(Available records Opens)
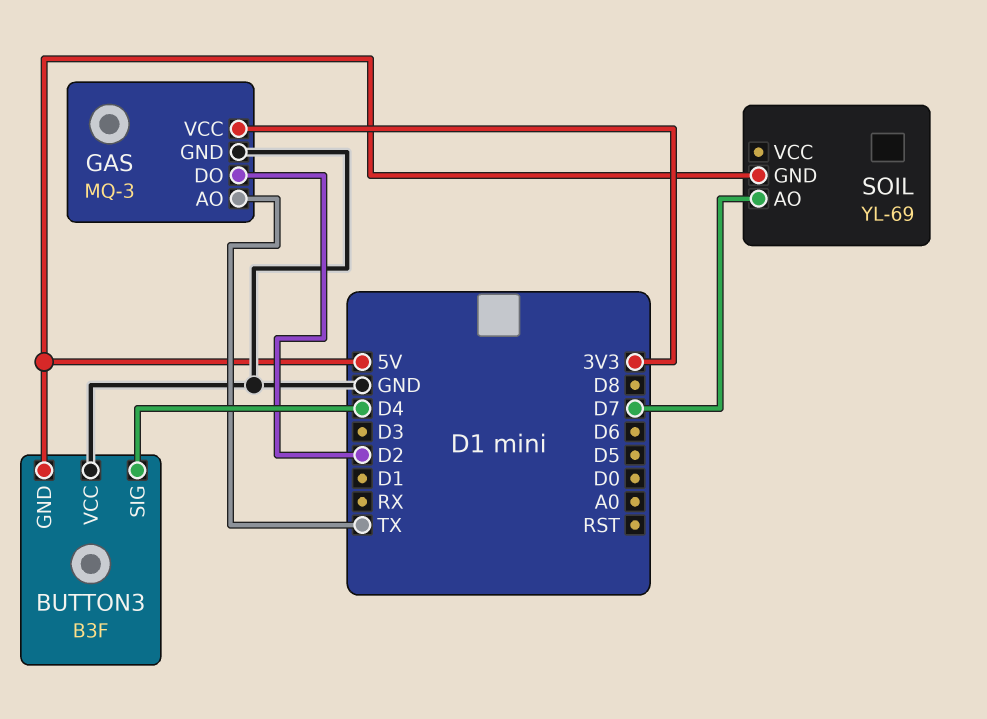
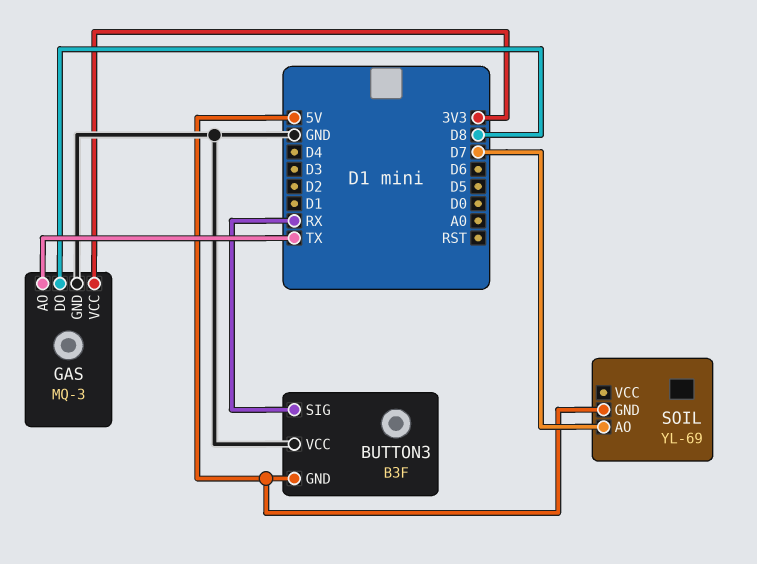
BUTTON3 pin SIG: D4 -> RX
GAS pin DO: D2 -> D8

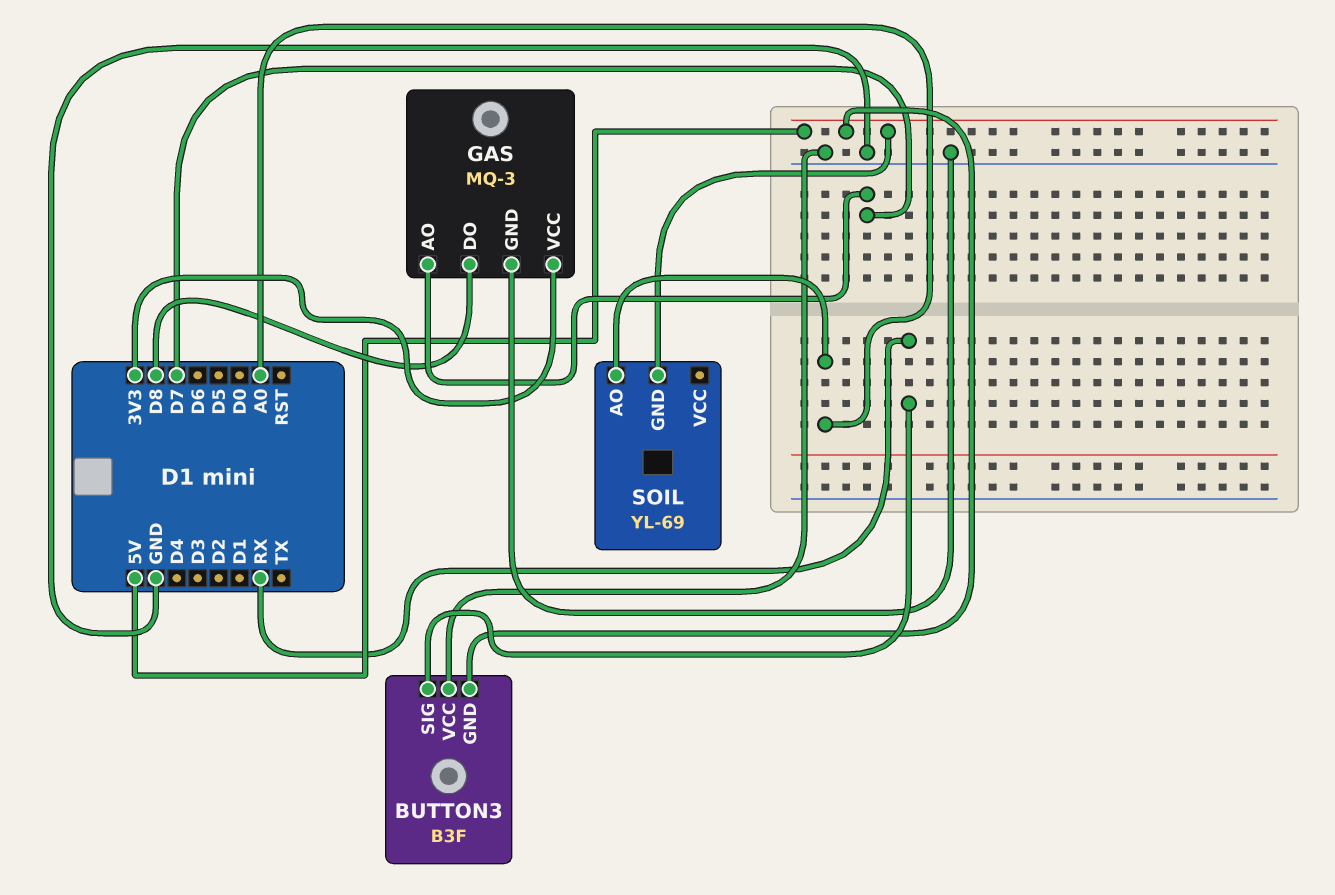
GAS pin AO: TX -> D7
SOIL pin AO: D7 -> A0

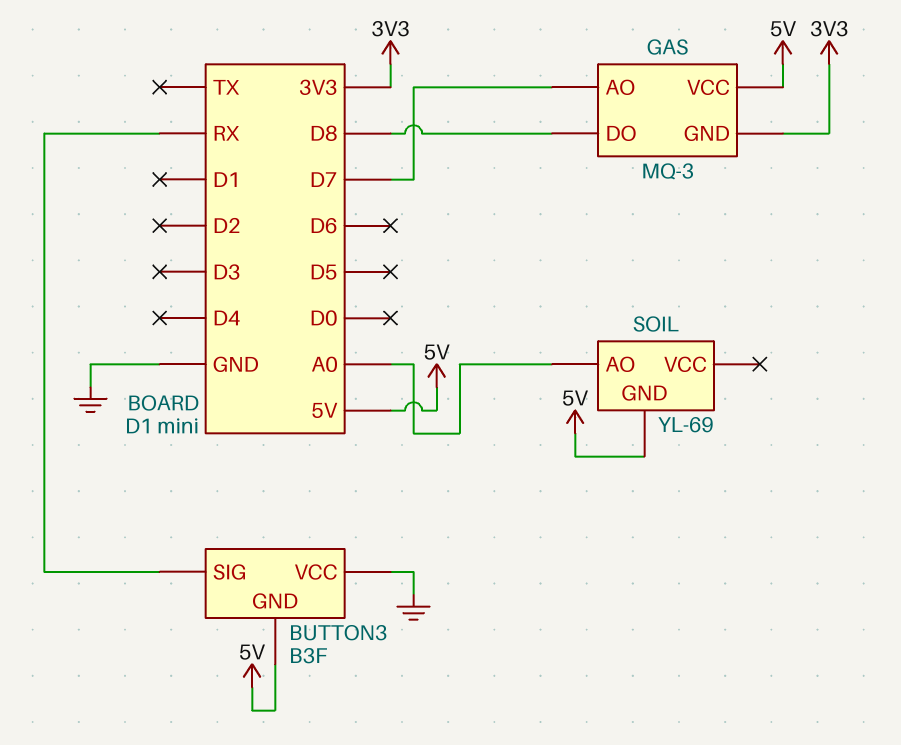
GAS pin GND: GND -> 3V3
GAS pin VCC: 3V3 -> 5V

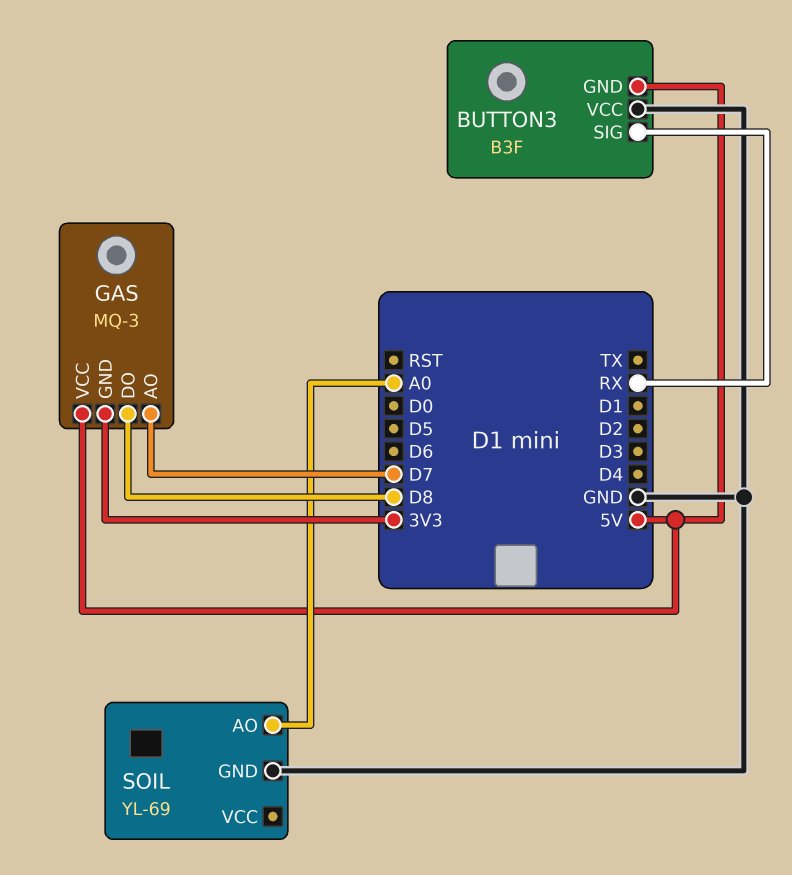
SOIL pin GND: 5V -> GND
(Available records Closes)
(Available records Opens)
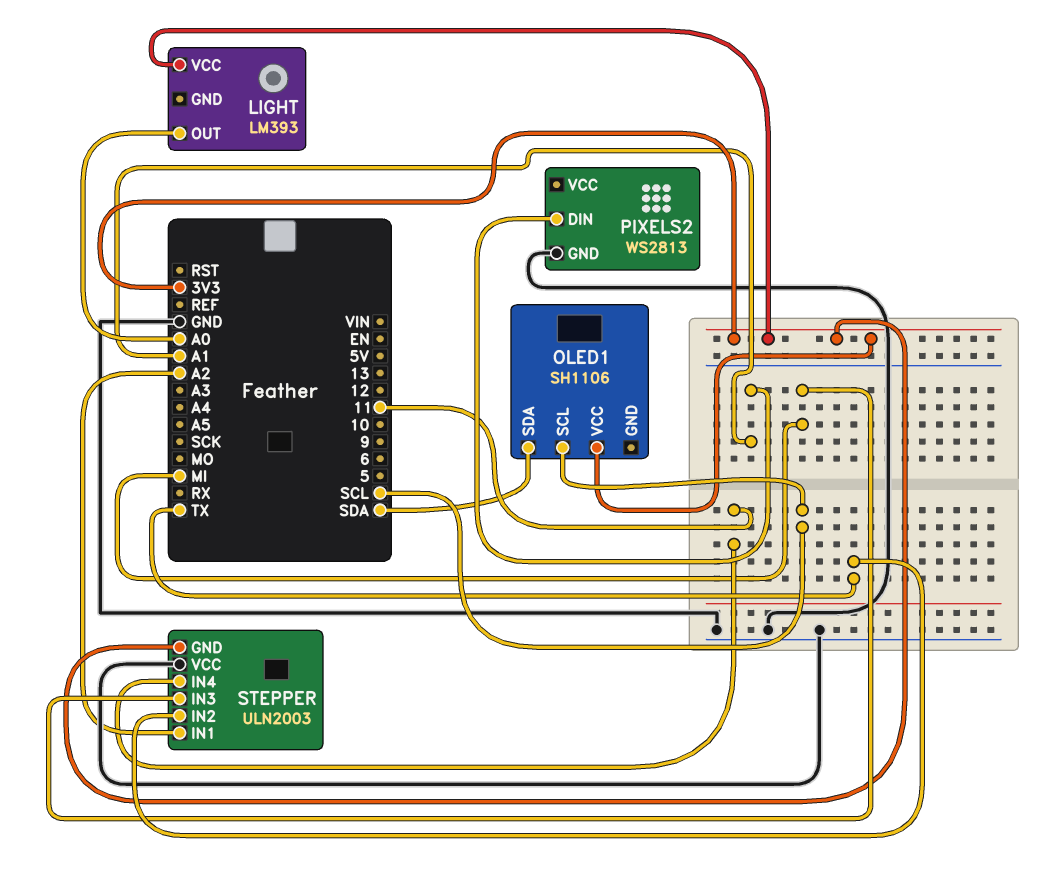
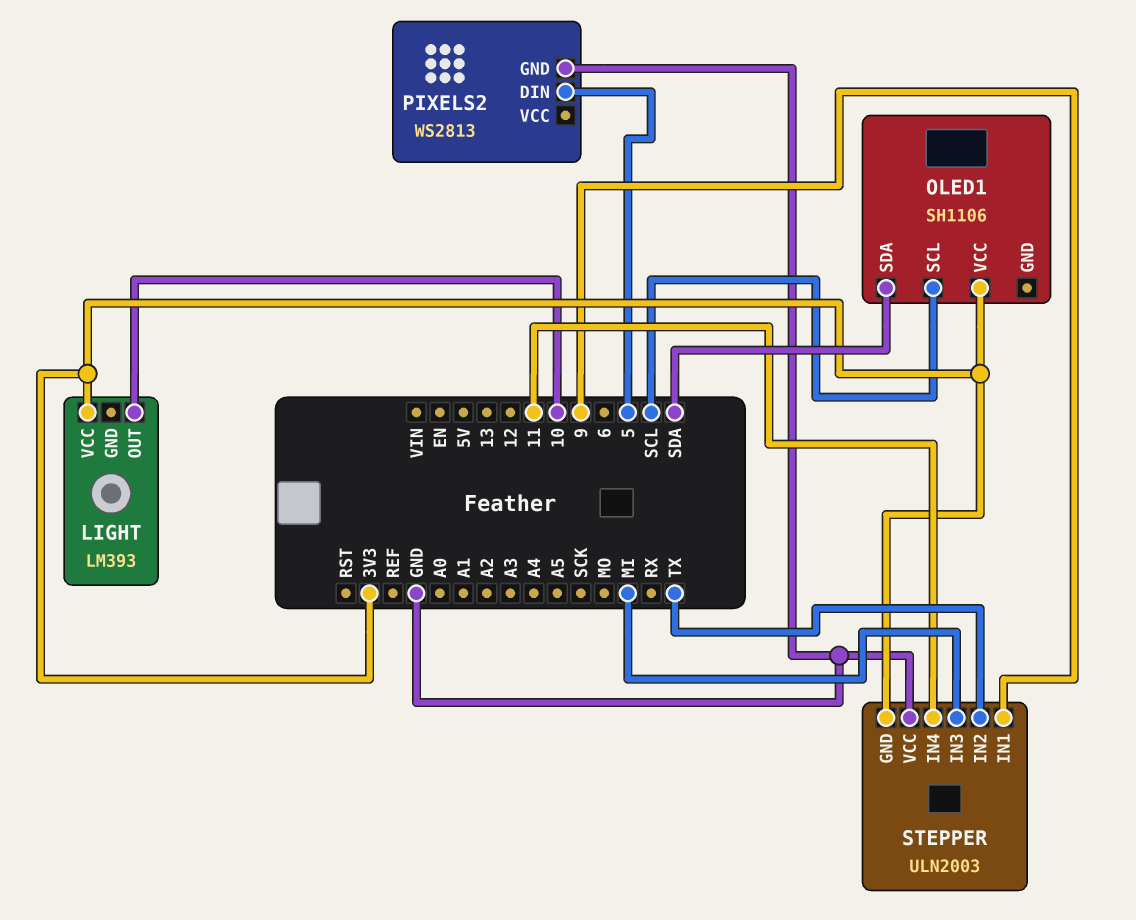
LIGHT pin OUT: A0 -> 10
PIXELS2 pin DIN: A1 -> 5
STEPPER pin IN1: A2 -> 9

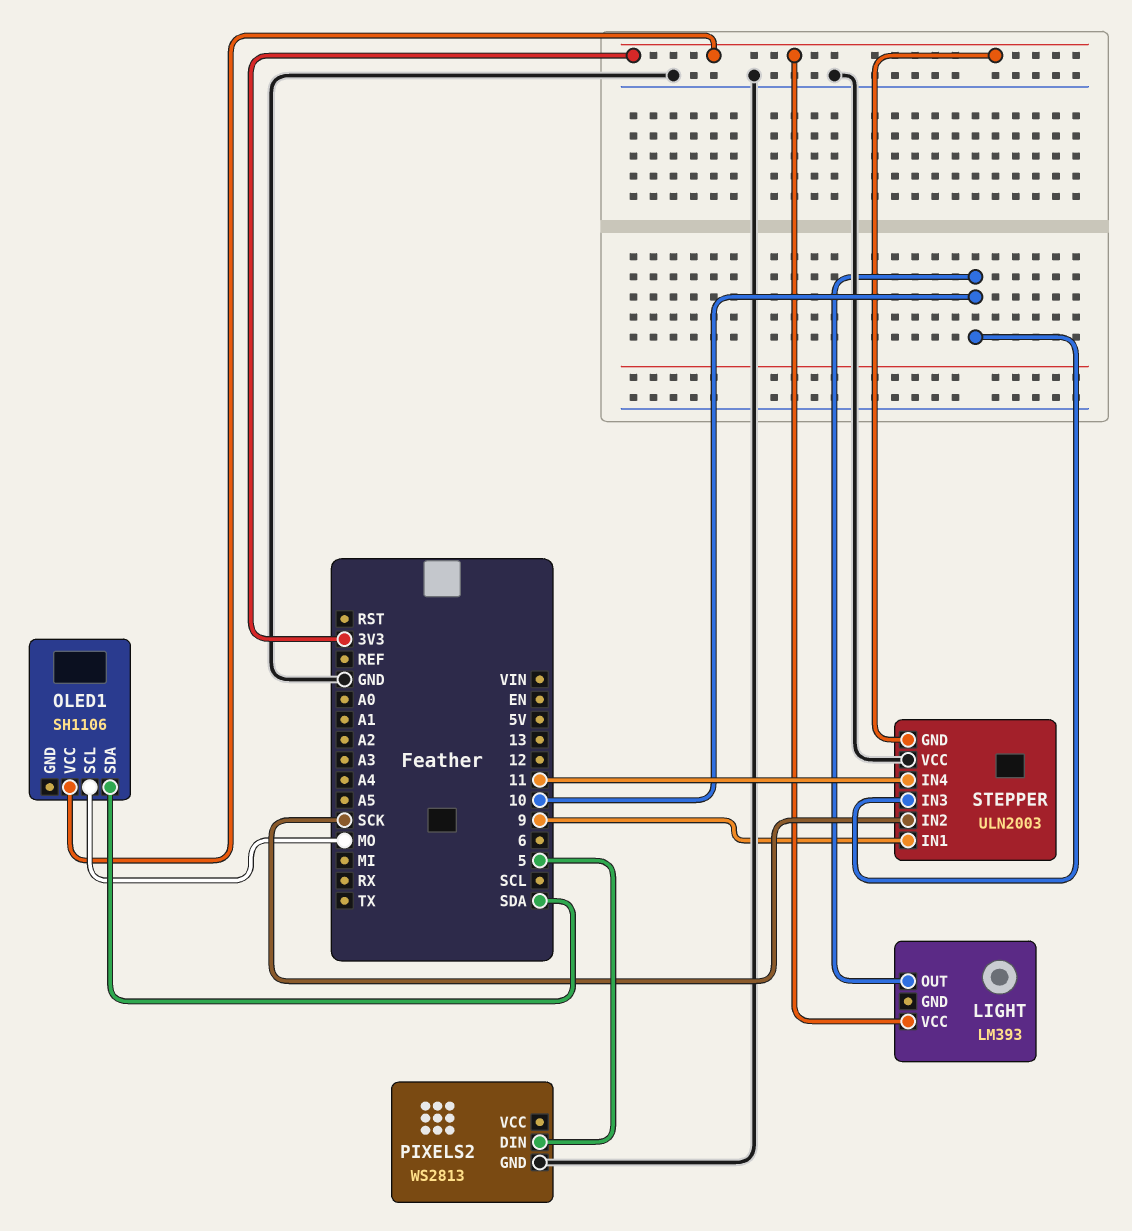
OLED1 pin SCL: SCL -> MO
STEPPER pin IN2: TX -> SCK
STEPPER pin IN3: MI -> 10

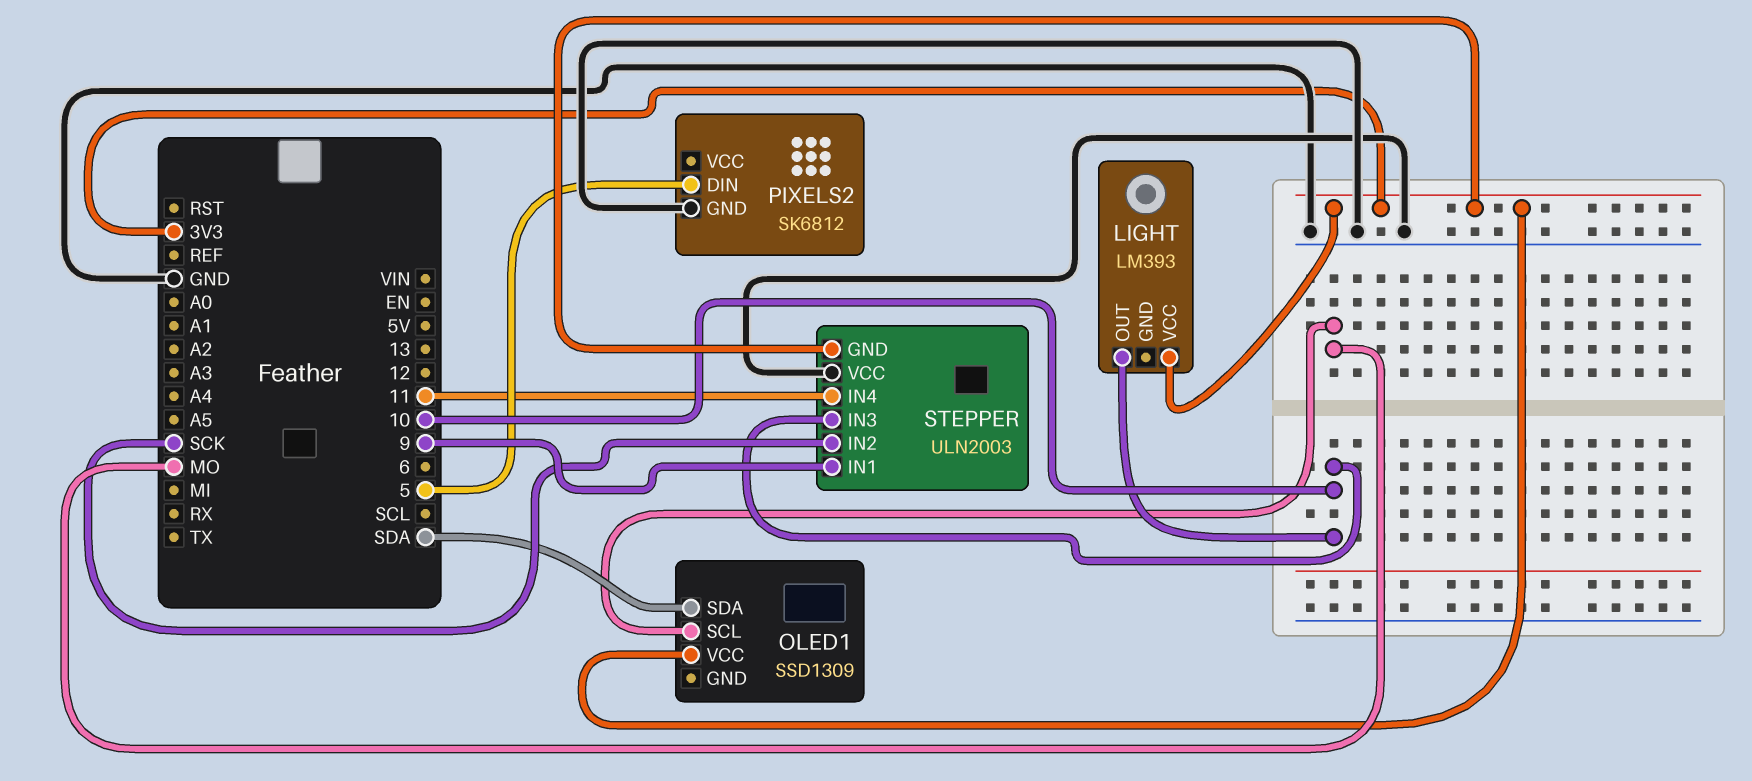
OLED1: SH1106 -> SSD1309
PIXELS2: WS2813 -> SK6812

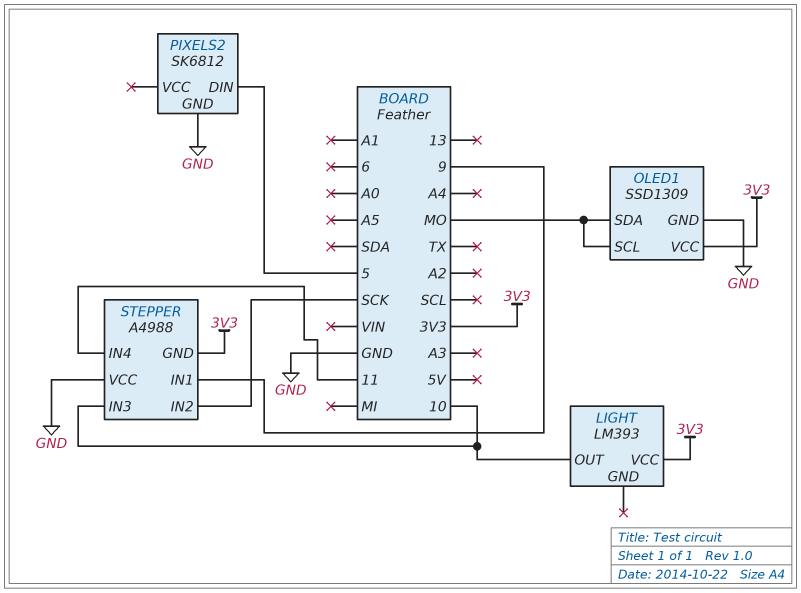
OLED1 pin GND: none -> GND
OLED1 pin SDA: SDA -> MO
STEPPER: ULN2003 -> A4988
(Available records Closes)
● Exercise description
Starting at the line above that has "STEPPER pin IN3: MI -> 10" and ending at the line that has "STEPPER: ULN2003 -> A4988", copy each line exactly, leaving the pictures out and adding nothing.

● Output of the exercise
STEPPER pin IN3: MI -> 10

OLED1: SH1106 -> SSD1309
PIXELS2: WS2813 -> SK6812

OLED1 pin GND: none -> GND
OLED1 pin SDA: SDA -> MO
STEPPER: ULN2003 -> A4988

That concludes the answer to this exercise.